Task to carry out
In the records below, work out how many lines hold the word "SENS". Report the number alone.

Exercise inputs
○ ○ ○ ○
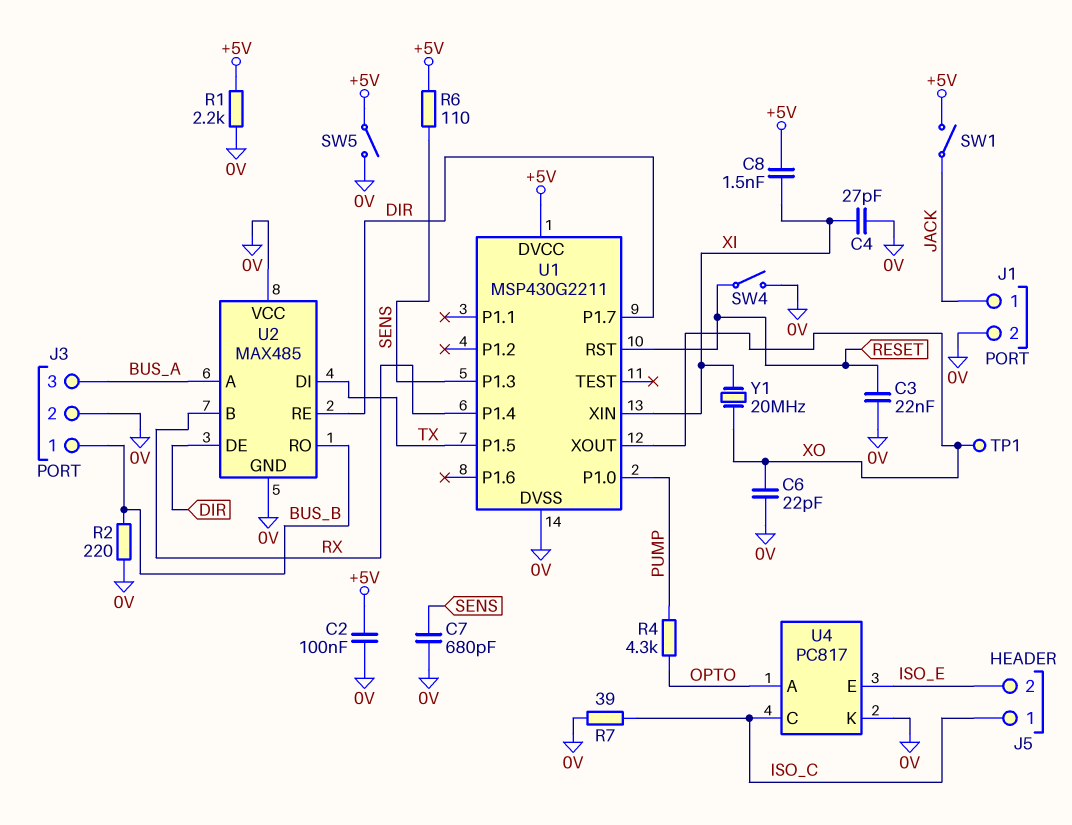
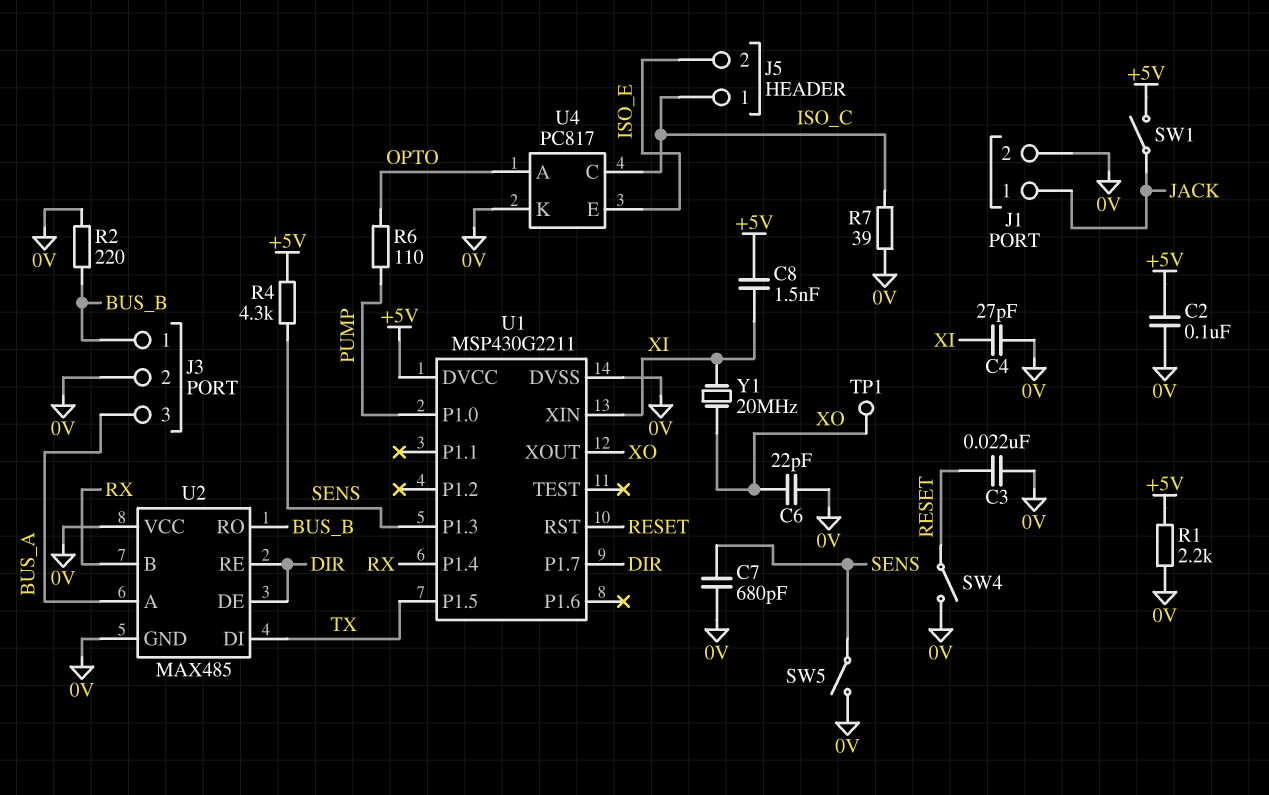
R4: 4.3k (OPTO, PUMP) -> 4.3k (+5V, SENS)
R6: 110 (+5V, SENS) -> 110 (OPTO, PUMP)
SW5: switch (+5V, 0V) -> switch (0V, SENS)

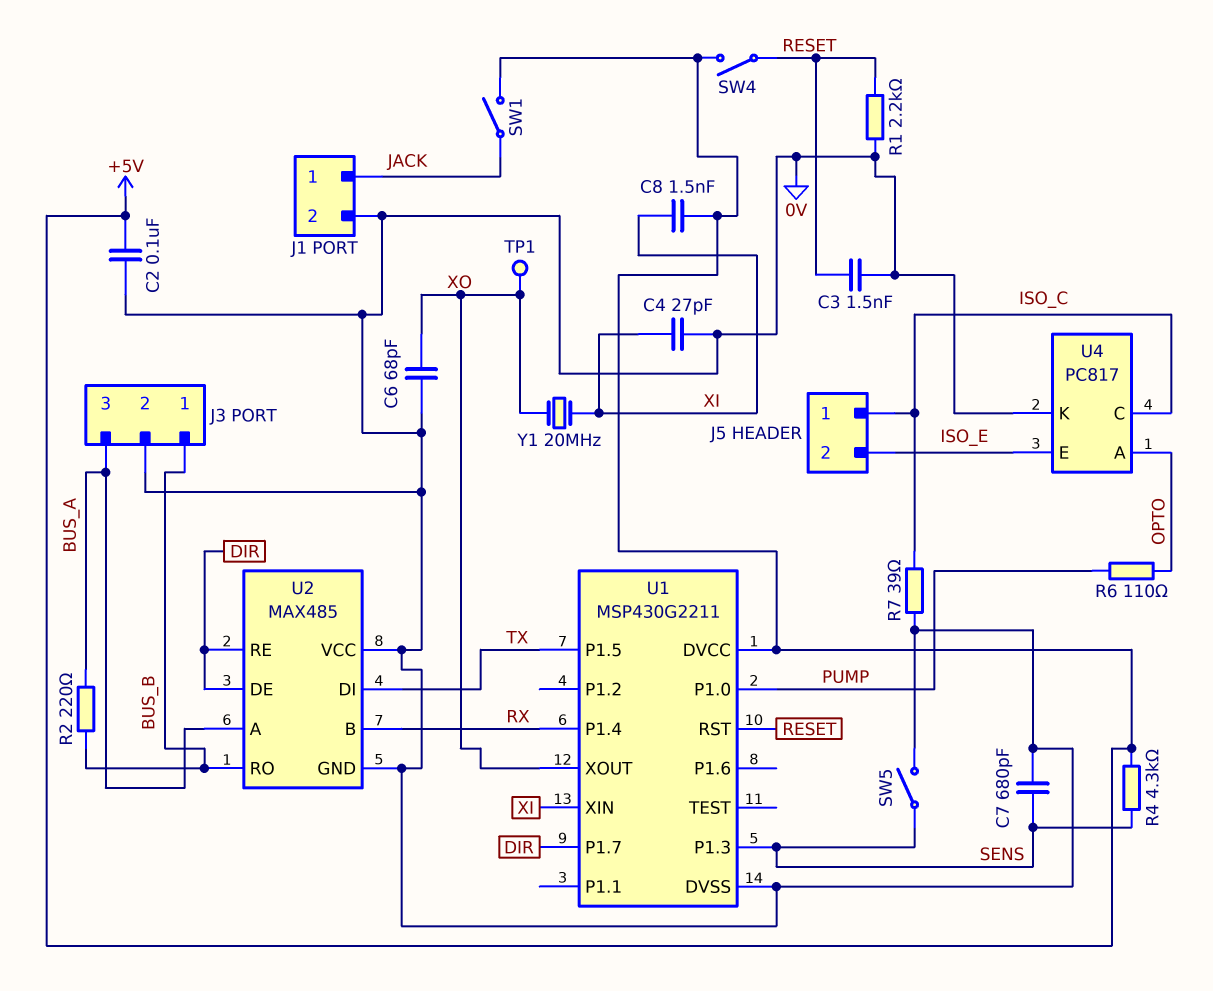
C3: 22nF (0V, RESET) -> 1.5nF (0V, RESET)
C6: 22pF (0V, XO) -> 68pF (0V, XO)
R1: 2.2k (+5V, 0V) -> 2.2k (0V, RESET)
R2: 220 (0V, BUS_B) -> 220 (BUS_A, BUS_B)
SW4: switch (0V, RESET) -> switch (+5V, RESET)

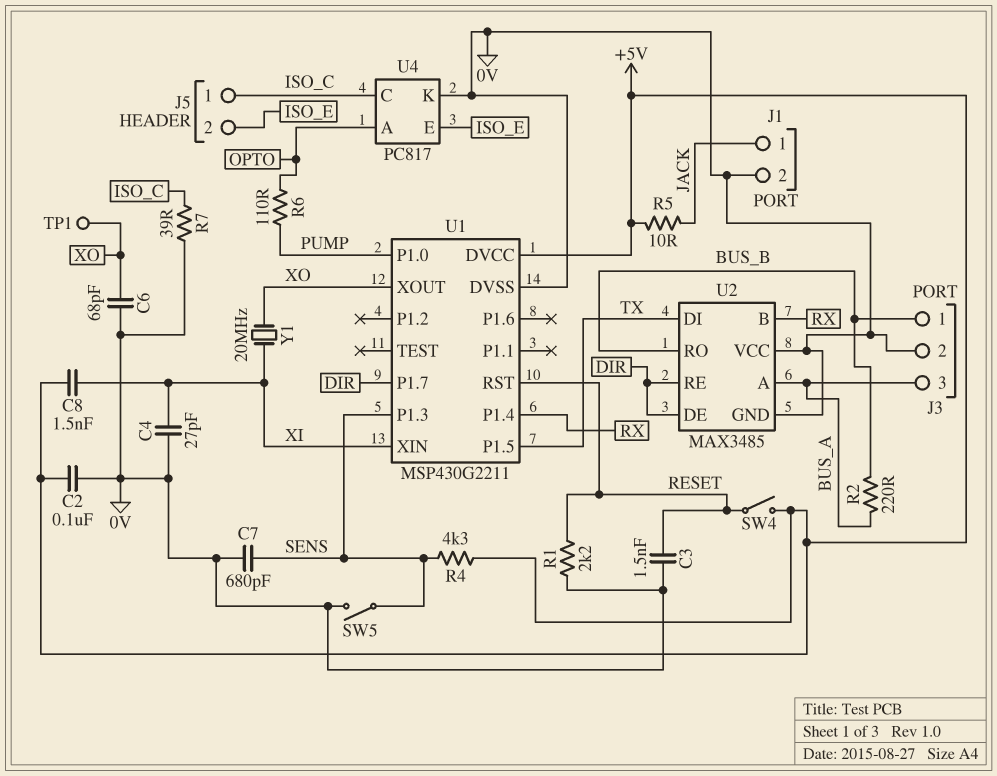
R5: none -> 10 (+5V, JACK)
SW1: switch (+5V, JACK) -> none
U2: MAX485 -> MAX3485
○ ○ ○ ○
Final answer
3